RECORDED INFORMATION =>
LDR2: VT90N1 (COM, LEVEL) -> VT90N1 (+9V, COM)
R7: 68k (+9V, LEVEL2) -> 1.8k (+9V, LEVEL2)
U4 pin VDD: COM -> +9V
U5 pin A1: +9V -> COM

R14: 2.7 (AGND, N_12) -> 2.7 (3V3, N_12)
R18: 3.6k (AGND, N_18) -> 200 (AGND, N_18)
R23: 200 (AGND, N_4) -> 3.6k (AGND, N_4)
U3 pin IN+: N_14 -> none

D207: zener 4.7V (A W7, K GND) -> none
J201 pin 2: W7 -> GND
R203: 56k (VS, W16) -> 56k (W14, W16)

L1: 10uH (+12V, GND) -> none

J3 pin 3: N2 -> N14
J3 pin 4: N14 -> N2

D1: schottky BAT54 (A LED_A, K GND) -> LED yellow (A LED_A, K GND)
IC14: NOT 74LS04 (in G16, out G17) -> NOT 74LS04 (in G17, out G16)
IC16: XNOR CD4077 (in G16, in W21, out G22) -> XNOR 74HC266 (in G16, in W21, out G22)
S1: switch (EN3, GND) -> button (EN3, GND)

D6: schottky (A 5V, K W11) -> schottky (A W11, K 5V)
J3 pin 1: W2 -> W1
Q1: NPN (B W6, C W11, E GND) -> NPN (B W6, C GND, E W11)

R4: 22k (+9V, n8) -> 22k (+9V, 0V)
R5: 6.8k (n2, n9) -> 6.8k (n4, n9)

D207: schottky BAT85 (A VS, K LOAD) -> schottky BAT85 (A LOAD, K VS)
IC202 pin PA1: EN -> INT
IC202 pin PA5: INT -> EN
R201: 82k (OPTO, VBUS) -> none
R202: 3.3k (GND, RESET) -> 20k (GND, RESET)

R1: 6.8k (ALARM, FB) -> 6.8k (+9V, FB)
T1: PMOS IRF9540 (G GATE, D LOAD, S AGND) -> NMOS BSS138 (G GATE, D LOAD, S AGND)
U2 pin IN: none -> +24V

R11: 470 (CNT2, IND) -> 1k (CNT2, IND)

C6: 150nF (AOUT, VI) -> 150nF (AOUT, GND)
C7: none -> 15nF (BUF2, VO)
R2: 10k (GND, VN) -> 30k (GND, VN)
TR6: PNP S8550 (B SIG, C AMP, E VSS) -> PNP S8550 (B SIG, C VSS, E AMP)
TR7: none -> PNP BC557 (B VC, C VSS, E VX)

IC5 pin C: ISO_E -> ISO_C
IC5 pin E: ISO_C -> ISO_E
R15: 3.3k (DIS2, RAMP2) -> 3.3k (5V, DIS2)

AIM OF THE TASK => Output the entries above in their entirety, exactly as written.

SOLUTION TO THE EXERCISE =>
LDR2: VT90N1 (COM, LEVEL) -> VT90N1 (+9V, COM)
R7: 68k (+9V, LEVEL2) -> 1.8k (+9V, LEVEL2)
U4 pin VDD: COM -> +9V
U5 pin A1: +9V -> COM

R14: 2.7 (AGND, N_12) -> 2.7 (3V3, N_12)
R18: 3.6k (AGND, N_18) -> 200 (AGND, N_18)
R23: 200 (AGND, N_4) -> 3.6k (AGND, N_4)
U3 pin IN+: N_14 -> none

D207: zener 4.7V (A W7, K GND) -> none
J201 pin 2: W7 -> GND
R203: 56k (VS, W16) -> 56k (W14, W16)

L1: 10uH (+12V, GND) -> none

J3 pin 3: N2 -> N14
J3 pin 4: N14 -> N2

D1: schottky BAT54 (A LED_A, K GND) -> LED yellow (A LED_A, K GND)
IC14: NOT 74LS04 (in G16, out G17) -> NOT 74LS04 (in G17, out G16)
IC16: XNOR CD4077 (in G16, in W21, out G22) -> XNOR 74HC266 (in G16, in W21, out G22)
S1: switch (EN3, GND) -> button (EN3, GND)

D6: schottky (A 5V, K W11) -> schottky (A W11, K 5V)
J3 pin 1: W2 -> W1
Q1: NPN (B W6, C W11, E GND) -> NPN (B W6, C GND, E W11)

R4: 22k (+9V, n8) -> 22k (+9V, 0V)
R5: 6.8k (n2, n9) -> 6.8k (n4, n9)

D207: schottky BAT85 (A VS, K LOAD) -> schottky BAT85 (A LOAD, K VS)
IC202 pin PA1: EN -> INT
IC202 pin PA5: INT -> EN
R201: 82k (OPTO, VBUS) -> none
R202: 3.3k (GND, RESET) -> 20k (GND, RESET)

R1: 6.8k (ALARM, FB) -> 6.8k (+9V, FB)
T1: PMOS IRF9540 (G GATE, D LOAD, S AGND) -> NMOS BSS138 (G GATE, D LOAD, S AGND)
U2 pin IN: none -> +24V

R11: 470 (CNT2, IND) -> 1k (CNT2, IND)

C6: 150nF (AOUT, VI) -> 150nF (AOUT, GND)
C7: none -> 15nF (BUF2, VO)
R2: 10k (GND, VN) -> 30k (GND, VN)
TR6: PNP S8550 (B SIG, C AMP, E VSS) -> PNP S8550 (B SIG, C VSS, E AMP)
TR7: none -> PNP BC557 (B VC, C VSS, E VX)

IC5 pin C: ISO_E -> ISO_C
IC5 pin E: ISO_C -> ISO_E
R15: 3.3k (DIS2, RAMP2) -> 3.3k (5V, DIS2)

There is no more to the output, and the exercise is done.